__Problem__.
Leave the pictures out and repeat the rest of the data below exactly.

*** Record extracts ***

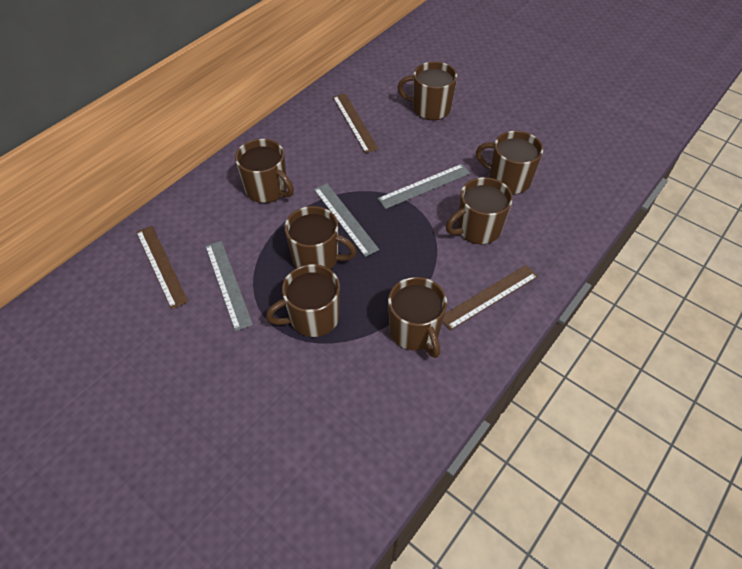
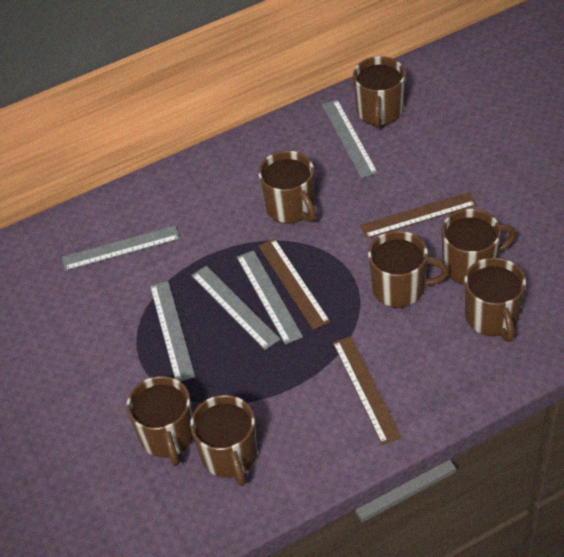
grey ruler: 3 -> 5

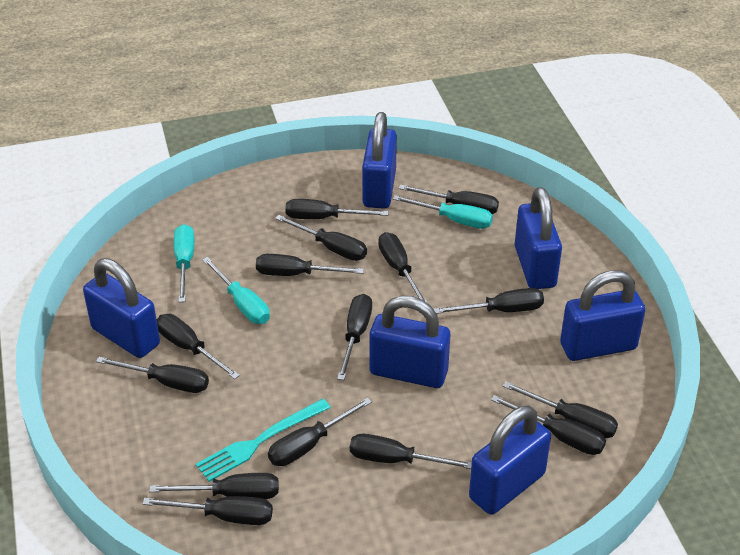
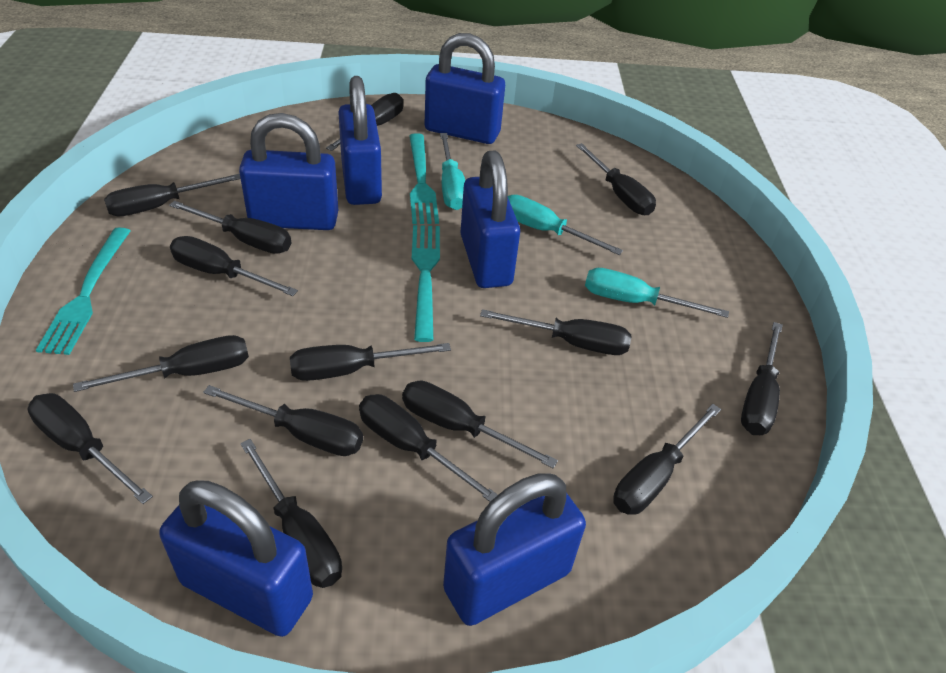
turquoise fork: 1 -> 3

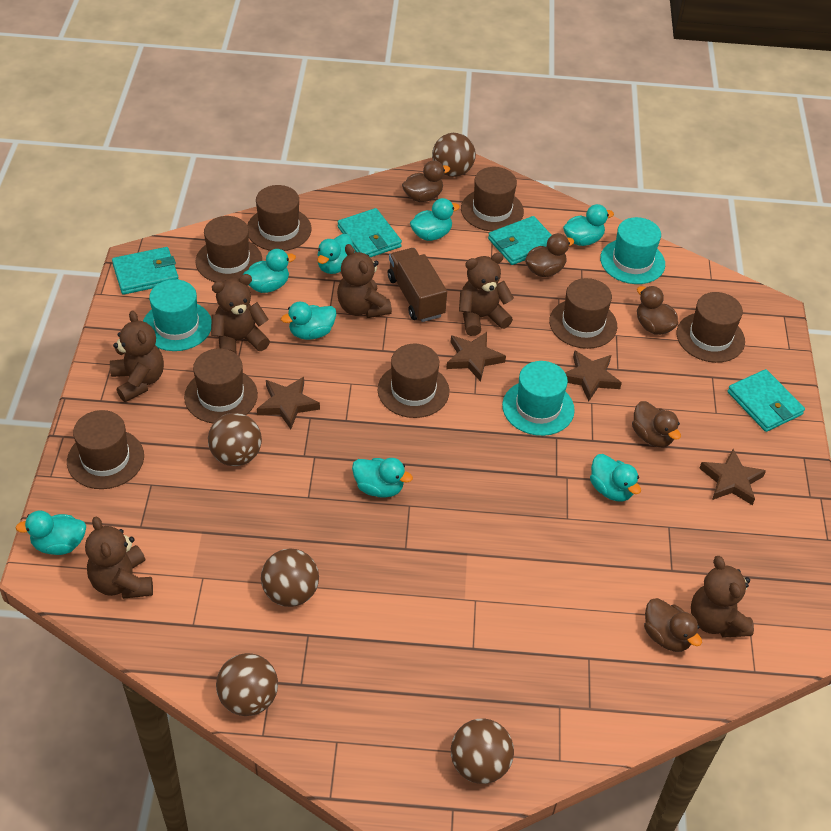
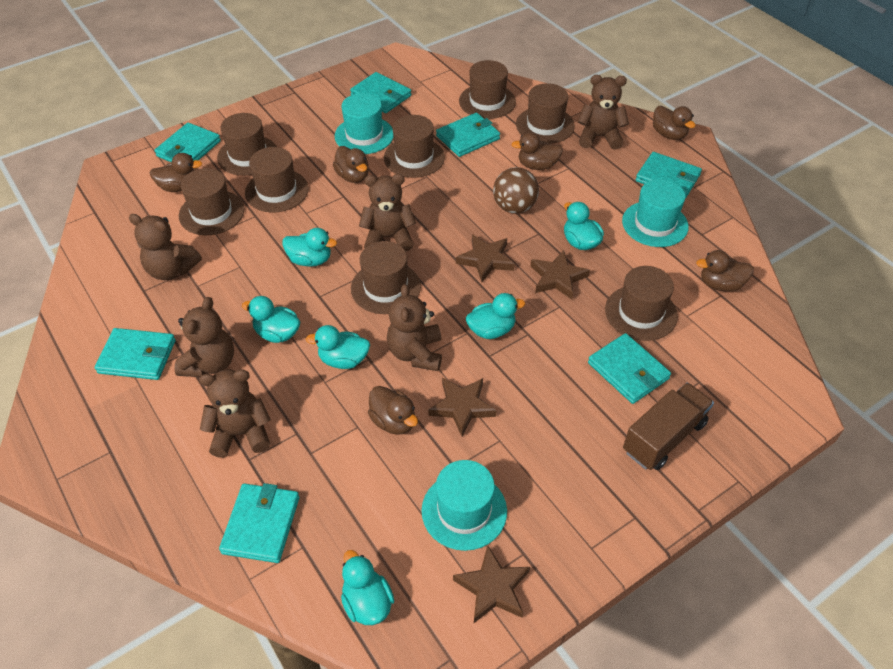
brown ball: 5 -> 1
brown duck: 5 -> 6
turquoise duck: 8 -> 6
turquoise wallet: 4 -> 7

*** End of Record extracts ***

__Answer to this exercise__.
grey ruler: 3 -> 5

turquoise fork: 1 -> 3

brown ball: 5 -> 1
brown duck: 5 -> 6
turquoise duck: 8 -> 6
turquoise wallet: 4 -> 7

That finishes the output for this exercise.